## Exercise directions
Pull every line containing the word "none" from the records.

·····

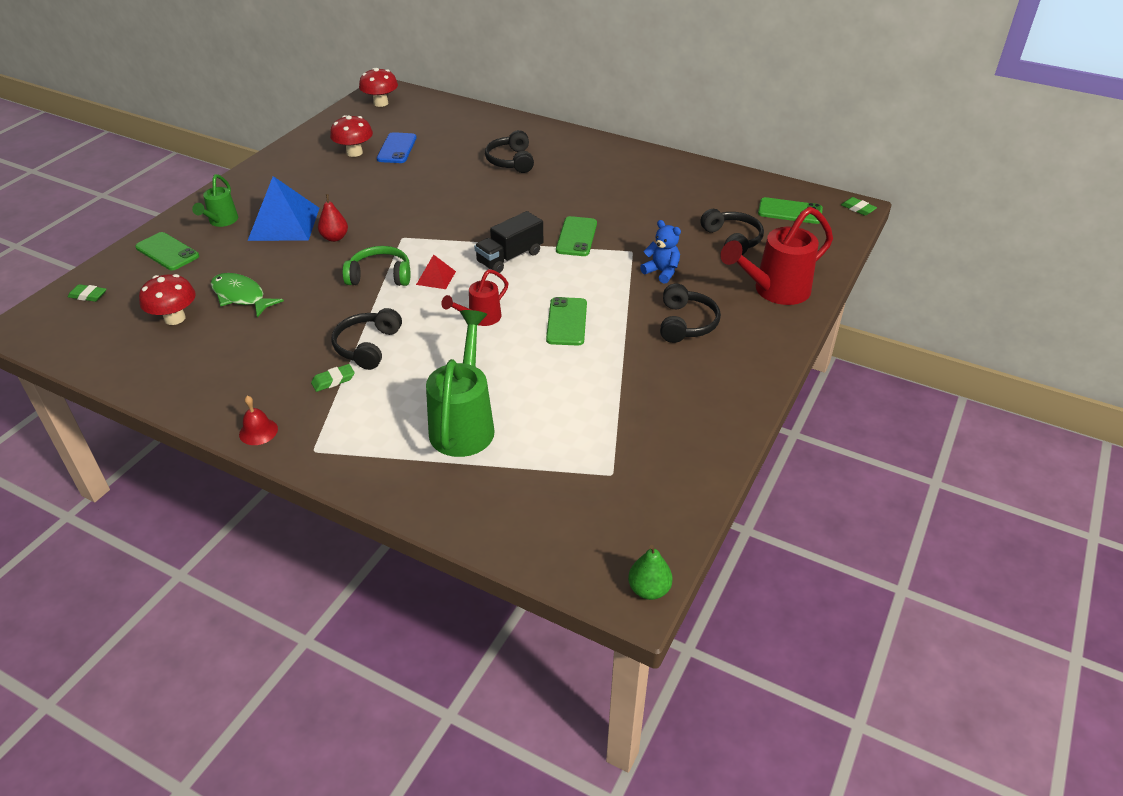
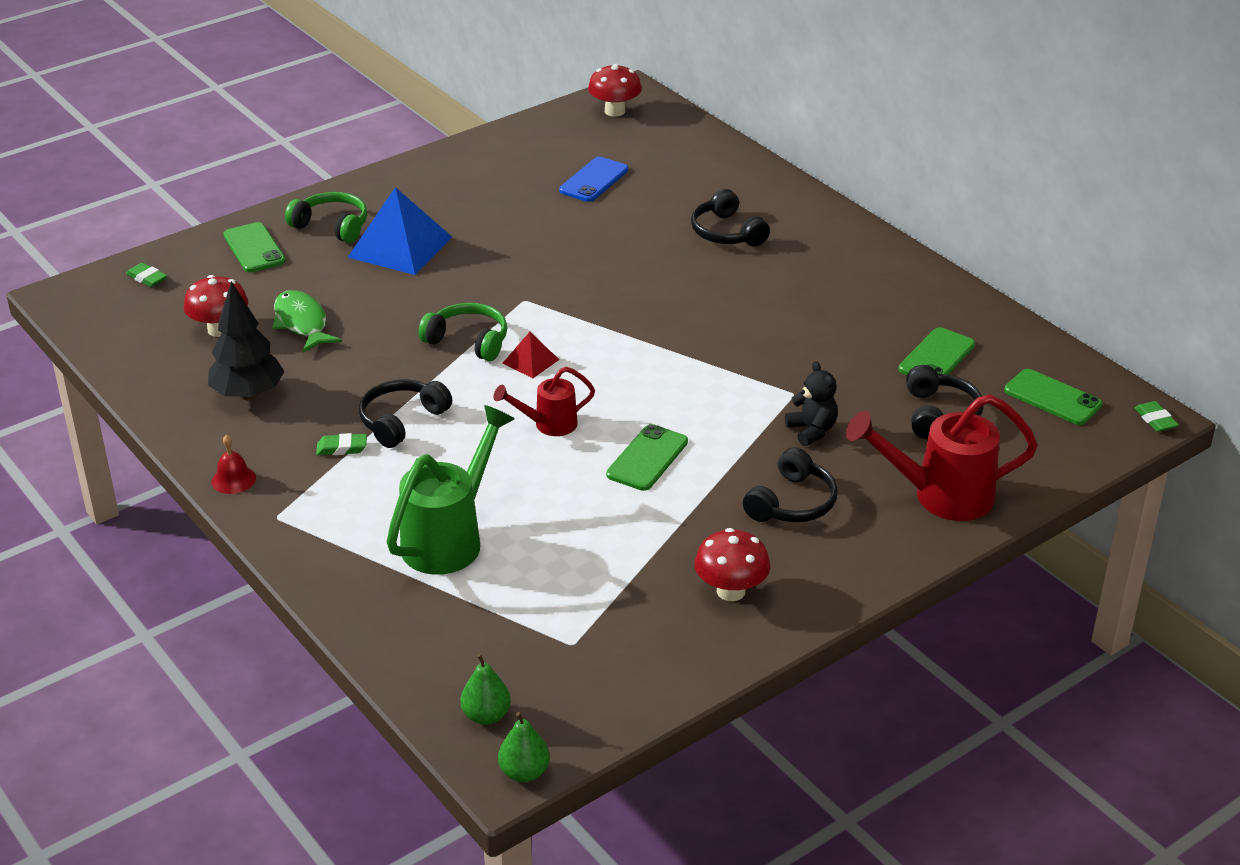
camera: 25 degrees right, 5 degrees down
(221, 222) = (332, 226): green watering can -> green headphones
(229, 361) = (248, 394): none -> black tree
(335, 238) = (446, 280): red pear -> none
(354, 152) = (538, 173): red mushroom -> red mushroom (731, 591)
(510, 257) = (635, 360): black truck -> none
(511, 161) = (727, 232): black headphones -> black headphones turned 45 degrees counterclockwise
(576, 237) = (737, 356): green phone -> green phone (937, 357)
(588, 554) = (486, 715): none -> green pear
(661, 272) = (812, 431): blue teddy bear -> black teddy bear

·····

## Solution to this task
(229, 361) = (248, 394): none -> black tree
(335, 238) = (446, 280): red pear -> none
(510, 257) = (635, 360): black truck -> none
(588, 554) = (486, 715): none -> green pear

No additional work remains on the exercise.